Records for the task below:

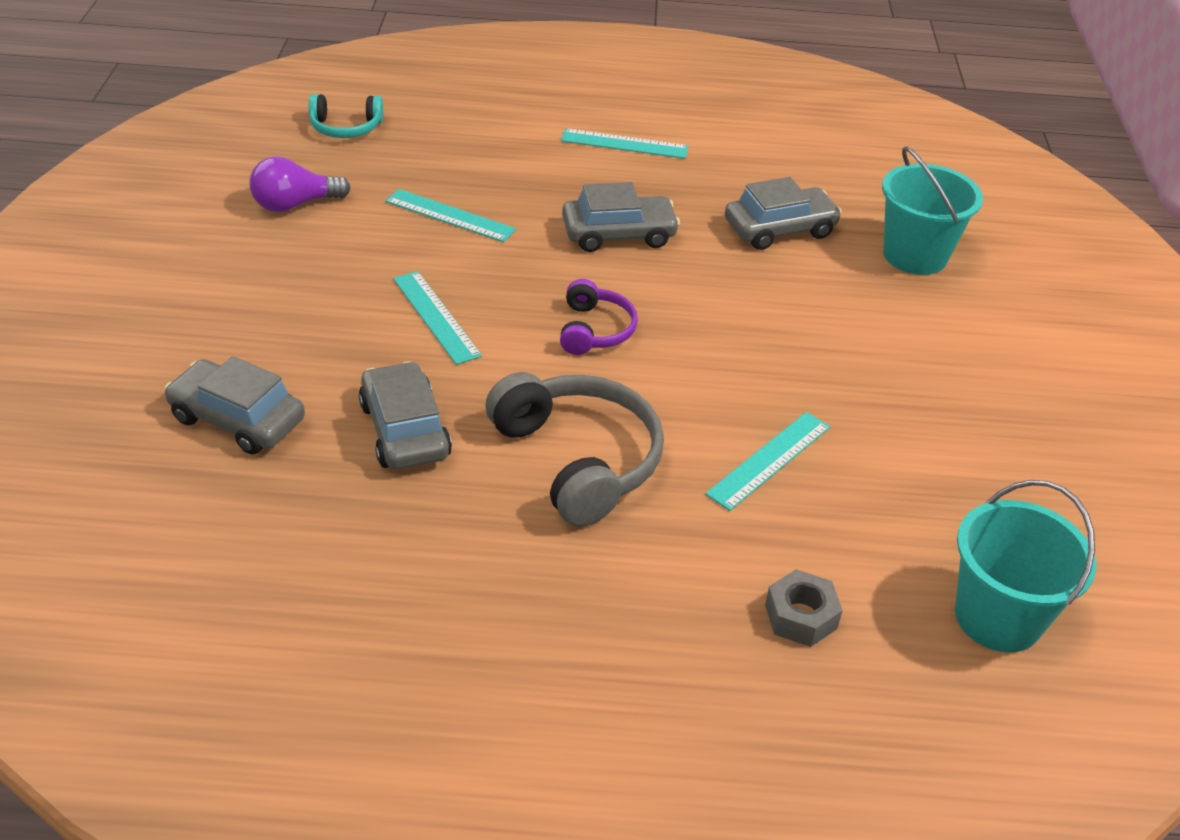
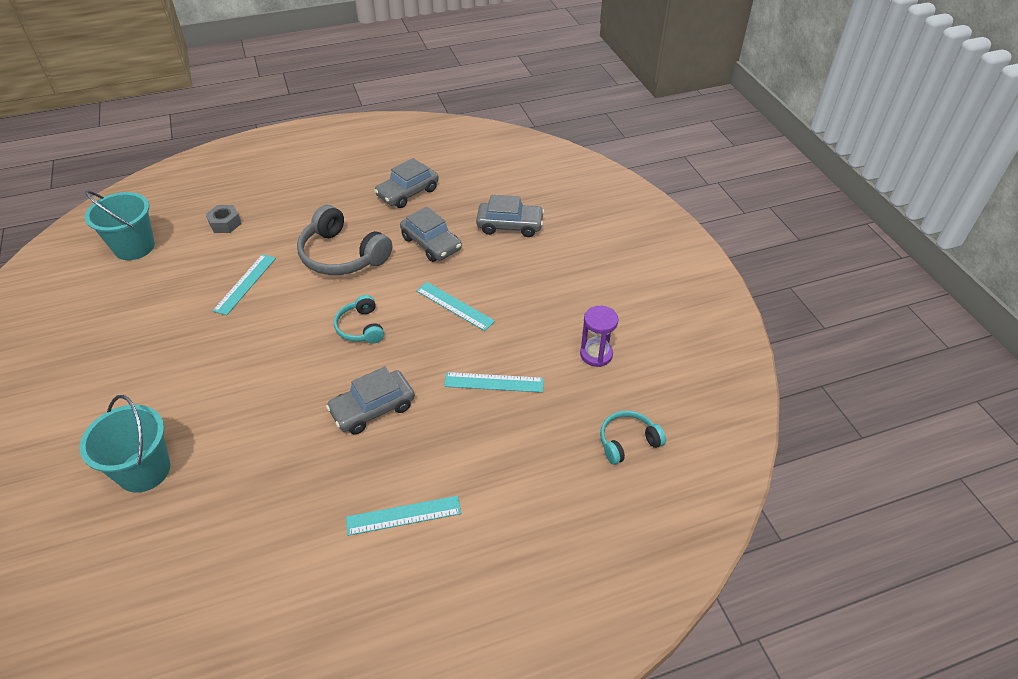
camera: 160 degrees right, 5 degrees up
(295, 204) = (596, 354): purple light bulb -> purple hourglass
(594, 330) = (361, 327): purple headphones -> turquoise headphones
(779, 229) = (253, 459): grey car -> grey car (407, 193)

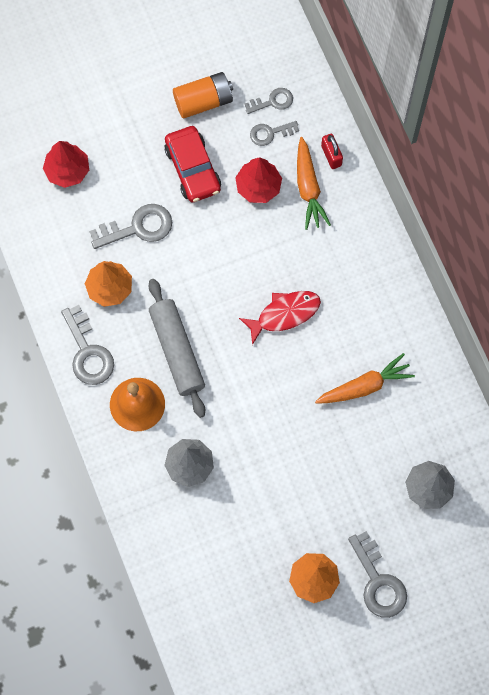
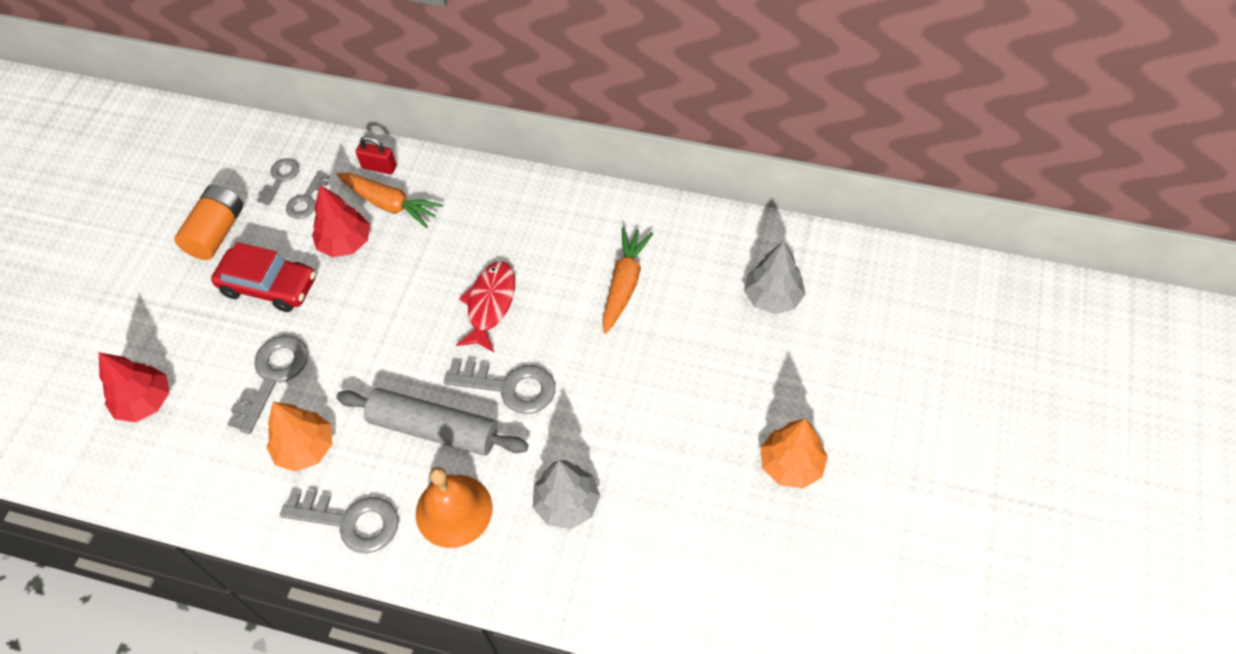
camera: 50 degrees left, 15 degrees down
(378, 581) = (838, 405): grey key -> grey key (509, 387)

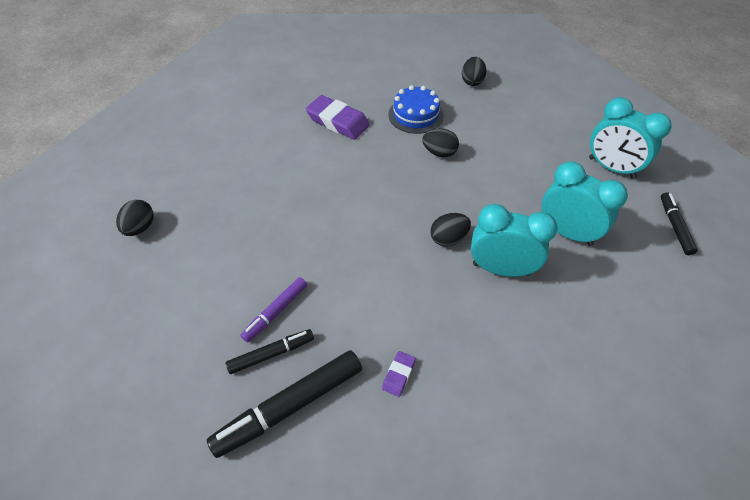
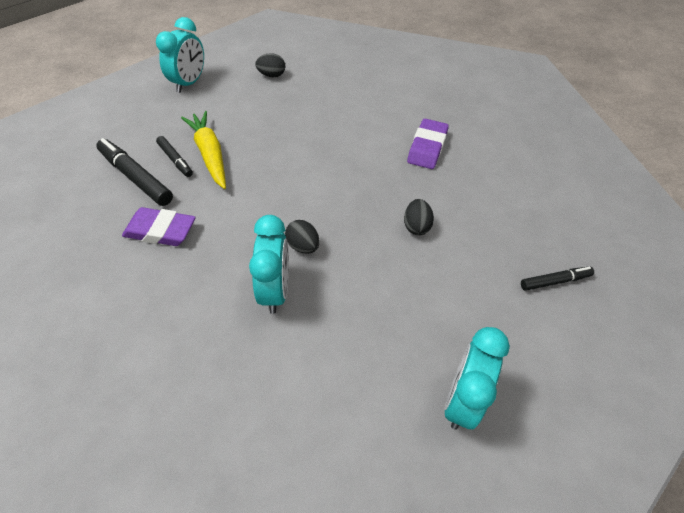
camera: 75 degrees right, 0 degrees up
(275, 312) = (210, 154): purple marker -> yellow carrot
(398, 375) = (160, 231): purple eraser -> purple eraser, size x2.09
(415, 115) = (465, 200): blue cake -> none
(472, 81) = (552, 242): black egg -> none
(566, 232) = (336, 348): turquoise clock -> turquoise clock (189, 83)
(675, 226) = (380, 476): black marker -> black marker (555, 281)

End of Records for the task.

[Work to be completed] What you should produce is an exact copy of the records, with the pictures left out.

[Written answer]
camera: 160 degrees right, 5 degrees up
(295, 204) = (596, 354): purple light bulb -> purple hourglass
(594, 330) = (361, 327): purple headphones -> turquoise headphones
(779, 229) = (253, 459): grey car -> grey car (407, 193)

camera: 50 degrees left, 15 degrees down
(378, 581) = (838, 405): grey key -> grey key (509, 387)

camera: 75 degrees right, 0 degrees up
(275, 312) = (210, 154): purple marker -> yellow carrot
(398, 375) = (160, 231): purple eraser -> purple eraser, size x2.09
(415, 115) = (465, 200): blue cake -> none
(472, 81) = (552, 242): black egg -> none
(566, 232) = (336, 348): turquoise clock -> turquoise clock (189, 83)
(675, 226) = (380, 476): black marker -> black marker (555, 281)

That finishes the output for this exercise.